Pull out every line of the listing below that contains the word "purple". Treat uppercase and lowercase as different.

Start

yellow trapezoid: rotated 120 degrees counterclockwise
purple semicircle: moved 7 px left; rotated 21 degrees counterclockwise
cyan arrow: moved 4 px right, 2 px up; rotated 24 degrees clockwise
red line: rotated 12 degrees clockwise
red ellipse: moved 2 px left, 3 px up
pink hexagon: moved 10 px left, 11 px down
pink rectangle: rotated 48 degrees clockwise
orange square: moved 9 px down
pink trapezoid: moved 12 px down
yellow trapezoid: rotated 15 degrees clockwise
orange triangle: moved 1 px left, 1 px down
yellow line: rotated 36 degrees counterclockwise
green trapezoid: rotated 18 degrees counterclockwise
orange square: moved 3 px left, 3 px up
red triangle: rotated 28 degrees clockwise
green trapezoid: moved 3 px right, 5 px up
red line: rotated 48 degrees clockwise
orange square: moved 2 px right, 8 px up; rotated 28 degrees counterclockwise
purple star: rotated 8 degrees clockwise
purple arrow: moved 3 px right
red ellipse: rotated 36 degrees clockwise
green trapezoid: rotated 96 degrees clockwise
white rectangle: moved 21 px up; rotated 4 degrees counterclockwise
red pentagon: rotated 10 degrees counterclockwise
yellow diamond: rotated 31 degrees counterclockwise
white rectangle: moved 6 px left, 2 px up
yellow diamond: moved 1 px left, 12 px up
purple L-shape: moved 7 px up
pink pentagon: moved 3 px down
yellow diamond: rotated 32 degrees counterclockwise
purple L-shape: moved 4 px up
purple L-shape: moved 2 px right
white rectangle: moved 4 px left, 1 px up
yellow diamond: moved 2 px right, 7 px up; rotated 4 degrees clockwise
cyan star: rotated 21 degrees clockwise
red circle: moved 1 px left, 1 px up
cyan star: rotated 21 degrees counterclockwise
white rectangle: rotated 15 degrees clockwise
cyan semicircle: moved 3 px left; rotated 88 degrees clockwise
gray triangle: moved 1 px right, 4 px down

End

# EXERCISE RESULT:
purple semicircle: moved 7 px left; rotated 21 degrees counterclockwise
purple star: rotated 8 degrees clockwise
purple arrow: moved 3 px right
purple L-shape: moved 7 px up
purple L-shape: moved 4 px up
purple L-shape: moved 2 px right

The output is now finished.